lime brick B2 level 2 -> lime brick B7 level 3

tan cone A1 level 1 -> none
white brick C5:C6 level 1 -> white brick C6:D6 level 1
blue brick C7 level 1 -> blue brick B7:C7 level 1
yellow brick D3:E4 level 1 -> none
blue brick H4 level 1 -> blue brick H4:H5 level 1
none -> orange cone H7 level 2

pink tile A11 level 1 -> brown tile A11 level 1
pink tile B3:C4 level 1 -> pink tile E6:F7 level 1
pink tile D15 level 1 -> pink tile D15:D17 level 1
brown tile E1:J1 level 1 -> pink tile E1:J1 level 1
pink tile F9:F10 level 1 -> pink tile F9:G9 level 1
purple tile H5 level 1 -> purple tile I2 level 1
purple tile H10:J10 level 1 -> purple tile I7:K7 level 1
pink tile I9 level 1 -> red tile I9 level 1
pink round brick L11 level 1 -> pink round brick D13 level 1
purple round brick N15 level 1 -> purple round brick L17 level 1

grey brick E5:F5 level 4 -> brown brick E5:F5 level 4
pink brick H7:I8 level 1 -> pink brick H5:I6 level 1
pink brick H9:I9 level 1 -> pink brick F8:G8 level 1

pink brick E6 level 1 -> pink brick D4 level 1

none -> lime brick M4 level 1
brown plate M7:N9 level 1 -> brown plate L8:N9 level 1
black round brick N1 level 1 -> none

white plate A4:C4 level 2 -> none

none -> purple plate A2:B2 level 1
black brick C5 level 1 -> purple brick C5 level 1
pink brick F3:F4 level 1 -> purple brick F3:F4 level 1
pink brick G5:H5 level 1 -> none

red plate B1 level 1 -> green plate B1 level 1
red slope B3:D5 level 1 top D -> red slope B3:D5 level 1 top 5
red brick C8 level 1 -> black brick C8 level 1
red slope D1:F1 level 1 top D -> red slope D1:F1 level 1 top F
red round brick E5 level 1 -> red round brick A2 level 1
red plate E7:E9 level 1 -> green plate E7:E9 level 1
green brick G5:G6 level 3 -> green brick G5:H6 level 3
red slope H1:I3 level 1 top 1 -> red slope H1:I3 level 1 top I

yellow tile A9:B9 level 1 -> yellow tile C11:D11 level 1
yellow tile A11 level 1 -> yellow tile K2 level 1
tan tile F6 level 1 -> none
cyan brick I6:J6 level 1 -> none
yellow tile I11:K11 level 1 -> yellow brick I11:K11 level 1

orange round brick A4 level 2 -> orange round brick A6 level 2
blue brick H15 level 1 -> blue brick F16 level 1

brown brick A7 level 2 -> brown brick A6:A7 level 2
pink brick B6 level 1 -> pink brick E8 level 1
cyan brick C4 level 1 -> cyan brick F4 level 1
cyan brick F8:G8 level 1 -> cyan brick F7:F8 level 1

■ ■ ■ ■

▸ **WHAT TO PRODUCE**
When you reach the line with "pink brick H9:I9" in the records above, start writing out lines exactly, and stop once the line with "yellow tile A9:B9" has been written; include nothing else.

▸ **EXERCISE ANSWER**
pink brick H9:I9 level 1 -> pink brick F8:G8 level 1

pink brick E6 level 1 -> pink brick D4 level 1

none -> lime brick M4 level 1
brown plate M7:N9 level 1 -> brown plate L8:N9 level 1
black round brick N1 level 1 -> none

white plate A4:C4 level 2 -> none

none -> purple plate A2:B2 level 1
black brick C5 level 1 -> purple brick C5 level 1
pink brick F3:F4 level 1 -> purple brick F3:F4 level 1
pink brick G5:H5 level 1 -> none

red plate B1 level 1 -> green plate B1 level 1
red slope B3:D5 level 1 top D -> red slope B3:D5 level 1 top 5
red brick C8 level 1 -> black brick C8 level 1
red slope D1:F1 level 1 top D -> red slope D1:F1 level 1 top F
red round brick E5 level 1 -> red round brick A2 level 1
red plate E7:E9 level 1 -> green plate E7:E9 level 1
green brick G5:G6 level 3 -> green brick G5:H6 level 3
red slope H1:I3 level 1 top 1 -> red slope H1:I3 level 1 top I

yellow tile A9:B9 level 1 -> yellow tile C11:D11 level 1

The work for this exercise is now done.